##### RECORDS FOR THE EXERCISE #####

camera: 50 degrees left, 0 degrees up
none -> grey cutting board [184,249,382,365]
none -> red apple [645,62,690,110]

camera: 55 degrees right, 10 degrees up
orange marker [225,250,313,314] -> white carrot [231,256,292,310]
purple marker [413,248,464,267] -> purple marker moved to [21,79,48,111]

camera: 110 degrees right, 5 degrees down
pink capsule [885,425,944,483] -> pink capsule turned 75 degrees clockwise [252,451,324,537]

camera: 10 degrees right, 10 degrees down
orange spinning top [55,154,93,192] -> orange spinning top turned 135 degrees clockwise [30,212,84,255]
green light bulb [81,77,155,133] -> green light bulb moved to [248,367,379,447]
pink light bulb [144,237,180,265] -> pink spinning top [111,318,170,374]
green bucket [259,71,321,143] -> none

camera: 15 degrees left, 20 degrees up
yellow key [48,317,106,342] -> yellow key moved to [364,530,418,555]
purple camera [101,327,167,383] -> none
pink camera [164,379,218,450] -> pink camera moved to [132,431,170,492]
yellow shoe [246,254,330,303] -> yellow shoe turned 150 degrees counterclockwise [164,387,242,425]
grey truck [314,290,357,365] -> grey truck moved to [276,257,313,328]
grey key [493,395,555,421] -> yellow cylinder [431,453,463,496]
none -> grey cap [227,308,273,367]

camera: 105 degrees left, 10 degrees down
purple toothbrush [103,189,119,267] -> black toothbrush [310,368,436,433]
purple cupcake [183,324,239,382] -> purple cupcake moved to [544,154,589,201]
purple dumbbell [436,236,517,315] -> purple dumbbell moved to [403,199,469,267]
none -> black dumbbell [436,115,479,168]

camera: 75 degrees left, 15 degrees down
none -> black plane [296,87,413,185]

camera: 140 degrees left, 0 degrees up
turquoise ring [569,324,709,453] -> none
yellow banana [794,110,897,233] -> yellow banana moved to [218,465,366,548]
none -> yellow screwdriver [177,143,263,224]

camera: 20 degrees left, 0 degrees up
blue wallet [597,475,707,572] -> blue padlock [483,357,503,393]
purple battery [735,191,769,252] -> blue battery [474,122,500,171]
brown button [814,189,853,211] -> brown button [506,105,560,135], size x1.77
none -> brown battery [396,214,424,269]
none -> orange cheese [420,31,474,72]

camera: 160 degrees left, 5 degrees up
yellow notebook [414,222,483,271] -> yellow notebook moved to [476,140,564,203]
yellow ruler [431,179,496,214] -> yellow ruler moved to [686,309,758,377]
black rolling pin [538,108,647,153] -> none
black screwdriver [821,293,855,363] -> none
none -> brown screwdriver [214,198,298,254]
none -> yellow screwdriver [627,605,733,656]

#####

**EXERCISE:** Whenever a line of the material holds the word "down", copy it out.

**ANSWER TO THE EXERCISE:**
camera: 110 degrees right, 5 degrees down
camera: 10 degrees right, 10 degrees down
camera: 105 degrees left, 10 degrees down
camera: 75 degrees left, 15 degrees down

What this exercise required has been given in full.